■ **Action item**
Please return every line of the records below that holds the word "dumbbell".

(Scene comparison data)
──────────

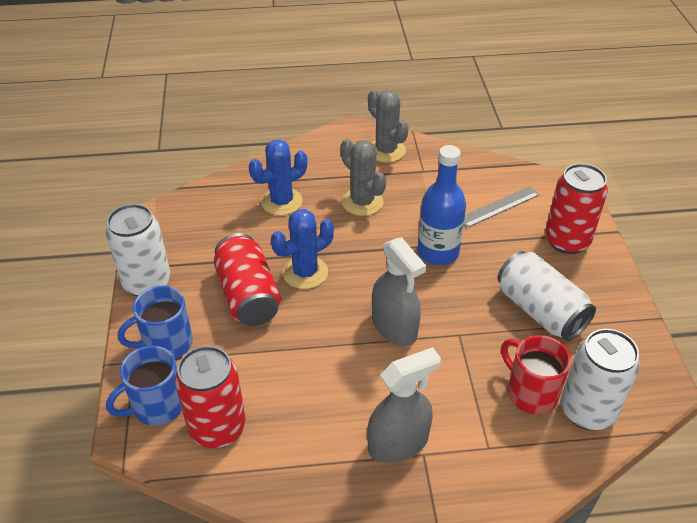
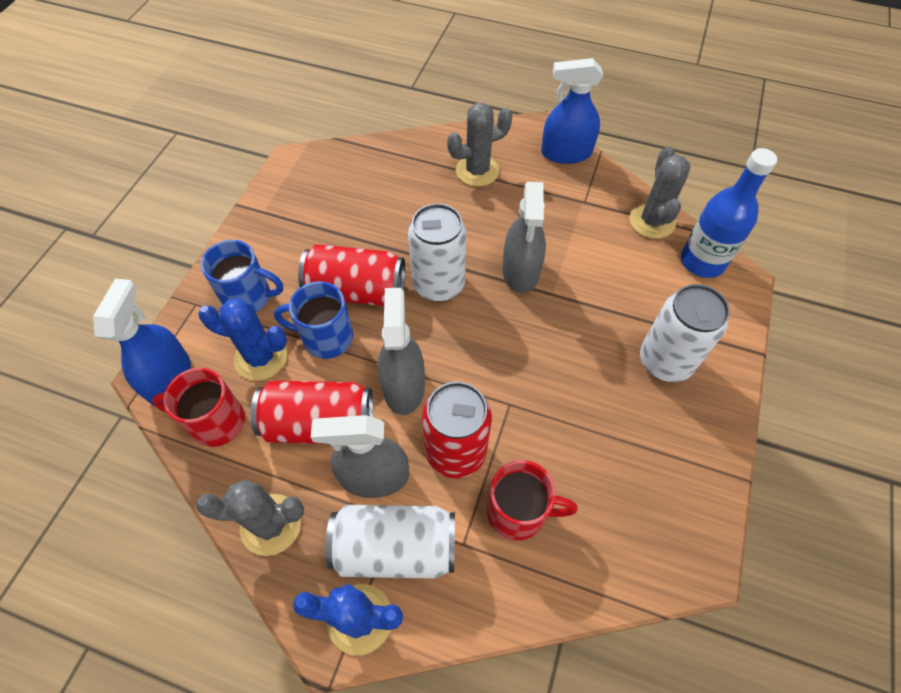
blue spray bottle: 0 -> 2
grey cactus: 2 -> 3
grey ruler: 1 -> 0
grey spray bottle: 2 -> 3
red mug: 1 -> 2

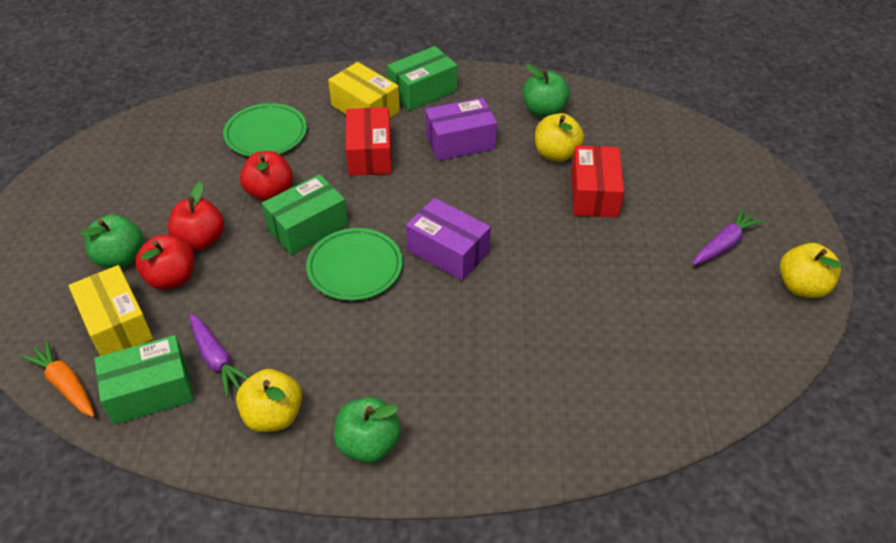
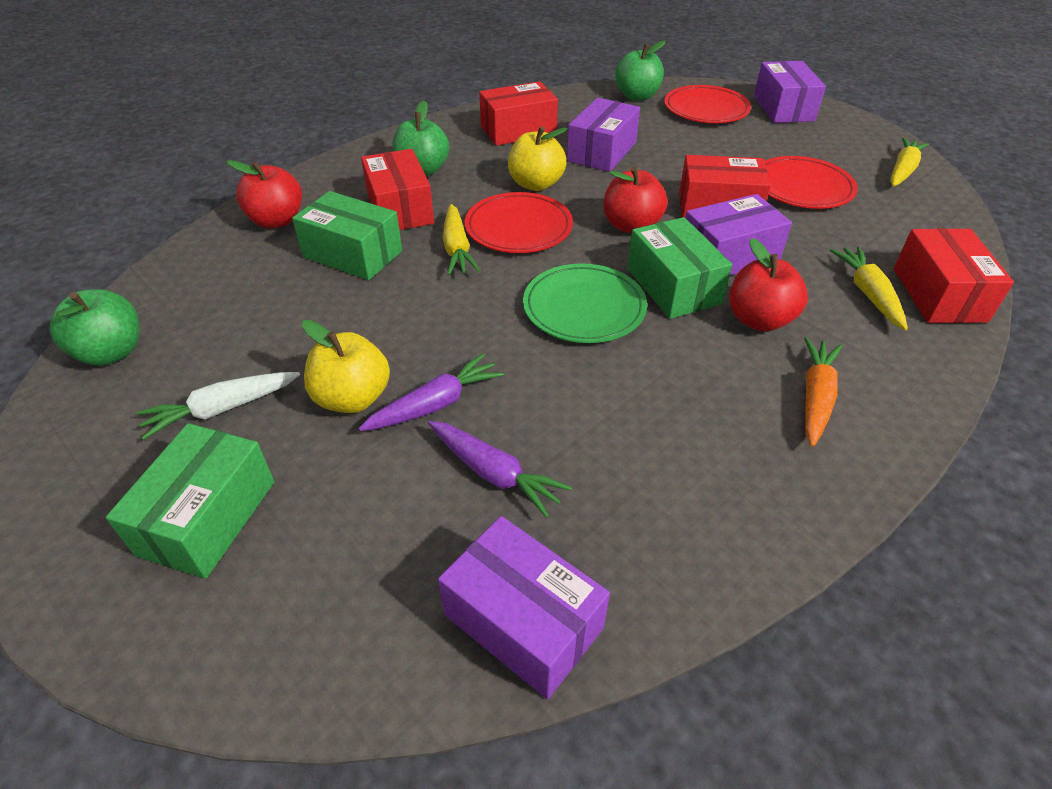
green plate: 2 -> 1
purple box: 2 -> 4
red box: 2 -> 4
red plate: 0 -> 3
white carrot: 0 -> 1
yellow apple: 3 -> 2
yellow box: 2 -> 0
yellow carrot: 0 -> 3

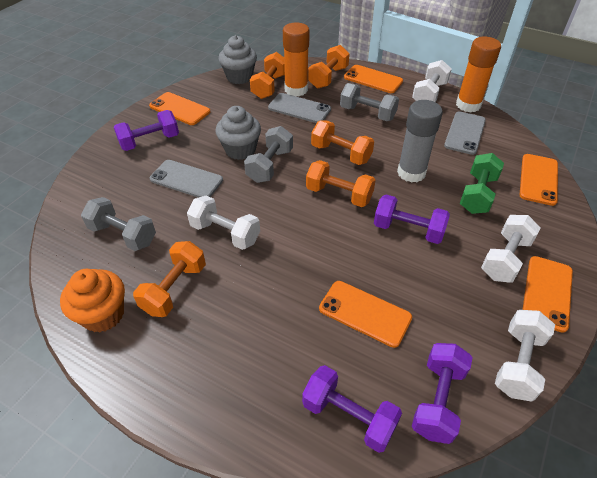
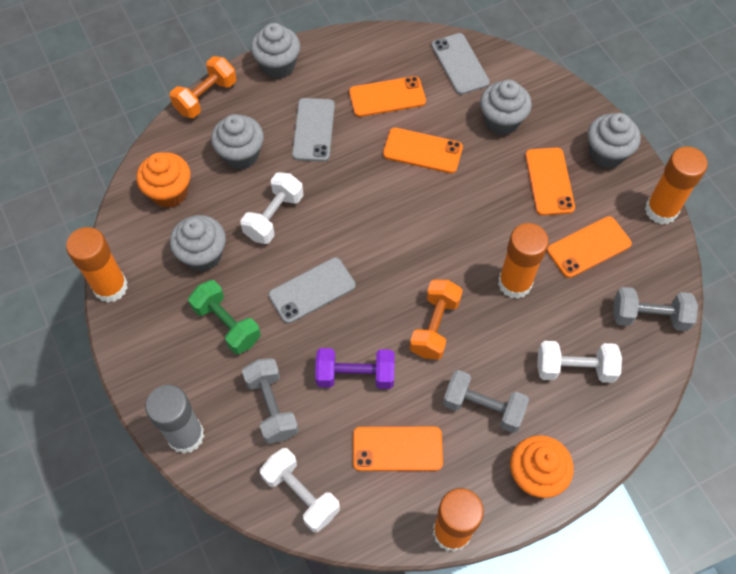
grey cupcake: 2 -> 5
orange cupcake: 1 -> 2
orange dumbbell: 5 -> 2
orange glue stick: 2 -> 4
purple dumbbell: 4 -> 1
white dumbbell: 4 -> 3

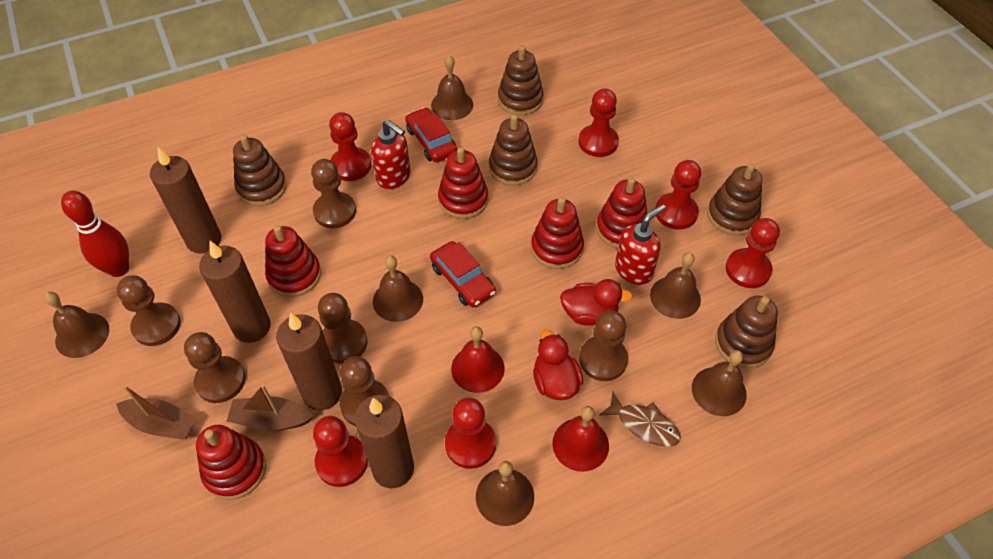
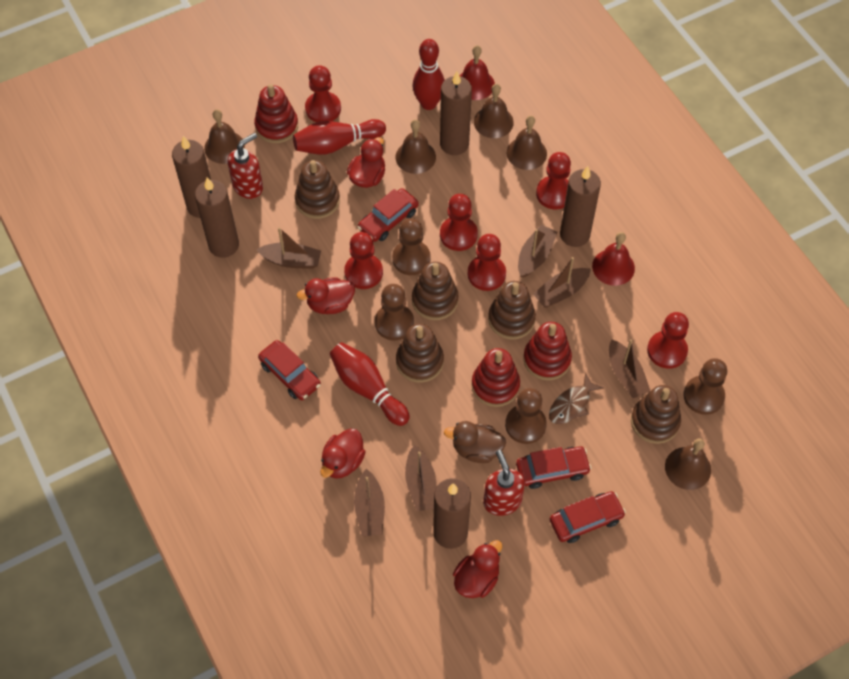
brown bell: 6 -> 5
brown boat: 2 -> 6
brown candle: 4 -> 5
brown duck: 0 -> 1
brown pawn: 6 -> 4
red bowling pin: 1 -> 3
red car: 2 -> 4
red duck: 2 -> 4
red stacking toy: 5 -> 3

──────────

■ **Solution for this problem**
orange dumbbell: 5 -> 2
purple dumbbell: 4 -> 1
white dumbbell: 4 -> 3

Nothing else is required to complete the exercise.